- _PROBLEM TO SOLVE_
Go through the entries below and tally the lines containing the string "plant"; report only the tally.

++++ SOURCE RECORDS

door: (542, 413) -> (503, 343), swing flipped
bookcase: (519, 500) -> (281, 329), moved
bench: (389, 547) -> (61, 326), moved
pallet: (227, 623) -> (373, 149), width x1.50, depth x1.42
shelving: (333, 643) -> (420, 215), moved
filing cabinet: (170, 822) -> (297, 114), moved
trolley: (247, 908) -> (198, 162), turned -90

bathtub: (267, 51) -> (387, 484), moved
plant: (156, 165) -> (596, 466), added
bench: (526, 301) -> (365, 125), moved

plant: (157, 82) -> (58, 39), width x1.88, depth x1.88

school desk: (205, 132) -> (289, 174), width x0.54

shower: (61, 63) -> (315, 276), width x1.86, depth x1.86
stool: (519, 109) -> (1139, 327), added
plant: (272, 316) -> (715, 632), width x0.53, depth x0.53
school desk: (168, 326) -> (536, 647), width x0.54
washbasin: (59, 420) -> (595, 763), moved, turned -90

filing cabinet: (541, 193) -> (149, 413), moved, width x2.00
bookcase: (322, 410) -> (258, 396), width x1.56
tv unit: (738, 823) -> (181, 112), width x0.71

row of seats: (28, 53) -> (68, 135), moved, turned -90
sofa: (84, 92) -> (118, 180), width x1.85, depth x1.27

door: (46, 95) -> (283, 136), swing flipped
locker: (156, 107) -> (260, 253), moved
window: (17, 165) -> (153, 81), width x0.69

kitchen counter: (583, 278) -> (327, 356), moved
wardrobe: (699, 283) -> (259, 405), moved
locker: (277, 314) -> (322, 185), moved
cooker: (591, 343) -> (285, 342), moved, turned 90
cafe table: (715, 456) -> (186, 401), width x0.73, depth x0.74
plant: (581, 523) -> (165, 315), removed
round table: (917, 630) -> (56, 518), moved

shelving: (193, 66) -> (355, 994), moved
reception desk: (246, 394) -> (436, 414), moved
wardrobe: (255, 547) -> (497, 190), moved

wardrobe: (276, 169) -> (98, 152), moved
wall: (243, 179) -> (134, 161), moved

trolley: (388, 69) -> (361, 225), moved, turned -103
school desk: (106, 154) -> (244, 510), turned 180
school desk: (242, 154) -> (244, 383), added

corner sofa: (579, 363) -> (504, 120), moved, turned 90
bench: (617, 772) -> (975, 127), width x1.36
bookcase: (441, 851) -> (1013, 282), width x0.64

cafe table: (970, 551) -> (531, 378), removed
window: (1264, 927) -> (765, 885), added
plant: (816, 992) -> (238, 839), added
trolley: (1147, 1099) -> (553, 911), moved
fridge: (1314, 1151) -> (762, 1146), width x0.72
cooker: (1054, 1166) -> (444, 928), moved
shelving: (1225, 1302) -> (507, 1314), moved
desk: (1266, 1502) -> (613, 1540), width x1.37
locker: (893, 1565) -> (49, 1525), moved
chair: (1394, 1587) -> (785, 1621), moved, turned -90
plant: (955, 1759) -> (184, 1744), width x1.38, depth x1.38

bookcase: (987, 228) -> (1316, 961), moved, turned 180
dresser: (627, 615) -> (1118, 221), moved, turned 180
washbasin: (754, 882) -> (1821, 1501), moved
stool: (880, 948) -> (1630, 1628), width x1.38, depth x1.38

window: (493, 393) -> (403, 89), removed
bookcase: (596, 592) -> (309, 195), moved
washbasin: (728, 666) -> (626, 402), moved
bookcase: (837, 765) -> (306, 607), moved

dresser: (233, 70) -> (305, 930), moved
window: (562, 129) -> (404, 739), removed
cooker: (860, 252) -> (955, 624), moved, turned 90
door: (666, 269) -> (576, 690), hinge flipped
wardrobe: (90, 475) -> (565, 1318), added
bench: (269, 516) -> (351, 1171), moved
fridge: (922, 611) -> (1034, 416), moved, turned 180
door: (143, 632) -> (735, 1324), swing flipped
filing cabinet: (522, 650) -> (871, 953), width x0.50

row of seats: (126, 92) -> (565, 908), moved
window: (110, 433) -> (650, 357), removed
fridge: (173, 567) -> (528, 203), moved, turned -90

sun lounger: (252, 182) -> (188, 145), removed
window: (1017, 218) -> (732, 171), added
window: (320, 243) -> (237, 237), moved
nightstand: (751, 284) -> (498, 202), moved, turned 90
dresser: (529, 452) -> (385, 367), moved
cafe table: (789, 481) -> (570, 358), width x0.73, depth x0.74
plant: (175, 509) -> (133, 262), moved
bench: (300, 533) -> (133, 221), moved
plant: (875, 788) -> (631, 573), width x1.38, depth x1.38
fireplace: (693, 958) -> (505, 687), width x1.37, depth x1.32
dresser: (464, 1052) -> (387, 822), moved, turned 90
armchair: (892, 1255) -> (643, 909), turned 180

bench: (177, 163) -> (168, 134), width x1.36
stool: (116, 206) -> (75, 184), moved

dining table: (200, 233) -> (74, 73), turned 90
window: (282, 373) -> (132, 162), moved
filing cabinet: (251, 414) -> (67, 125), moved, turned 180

++++++++

- _ANSWER SECTION_
8